In your copy, include every entry exactly as written but no pictures.

* **Scene change data**:
+++

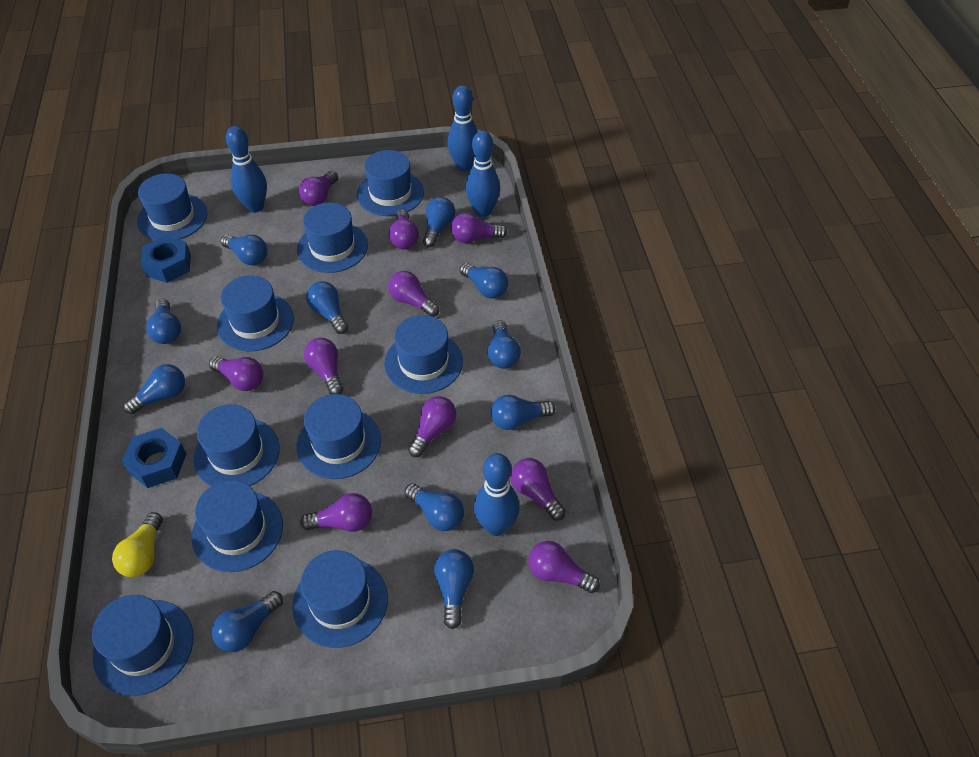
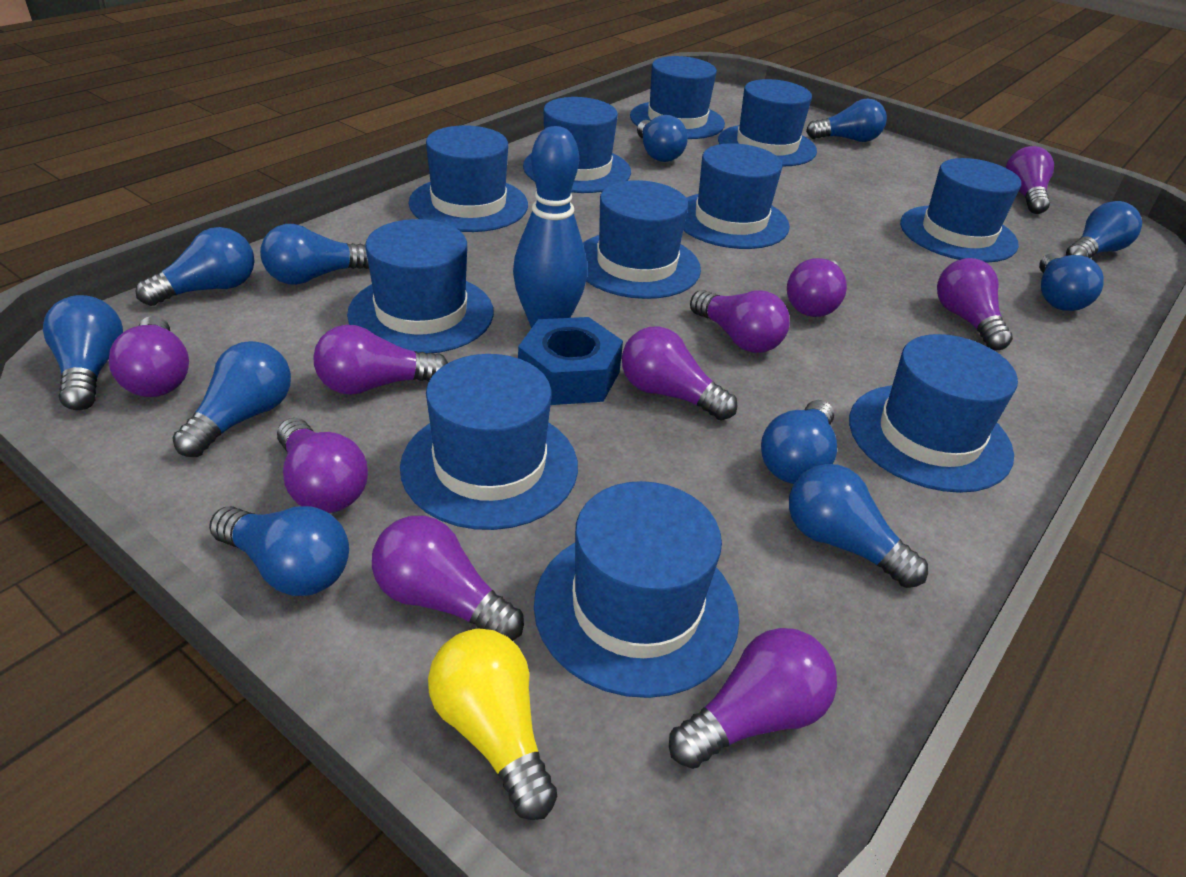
blue bowling pin: 4 -> 1
blue hat: 10 -> 11
blue nut: 2 -> 1

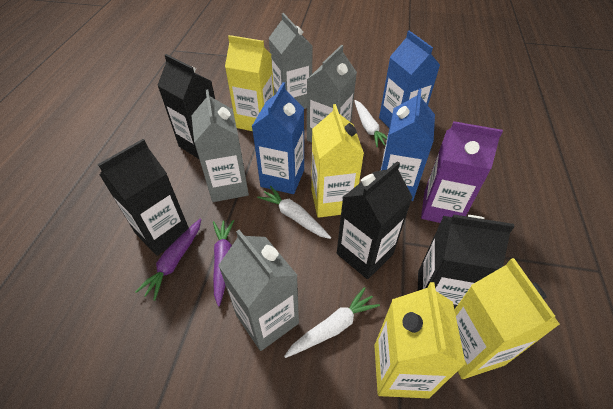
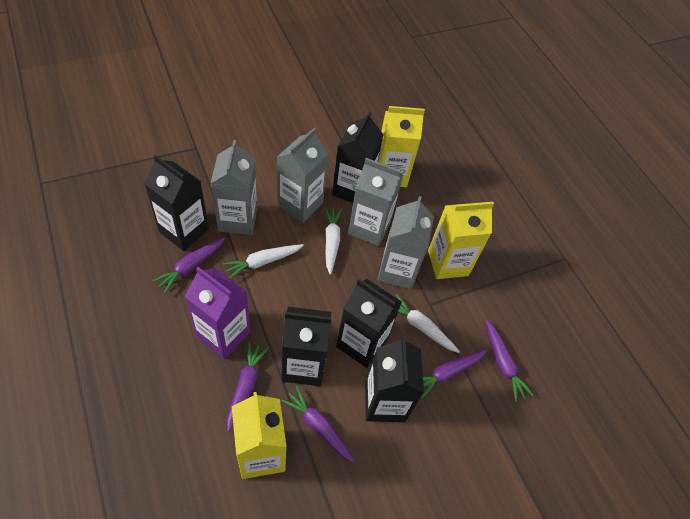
black carton: 4 -> 5
blue carton: 3 -> 0
purple carrot: 2 -> 5
yellow carton: 4 -> 3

+++

* **Exercise answer**:
blue bowling pin: 4 -> 1
blue hat: 10 -> 11
blue nut: 2 -> 1

black carton: 4 -> 5
blue carton: 3 -> 0
purple carrot: 2 -> 5
yellow carton: 4 -> 3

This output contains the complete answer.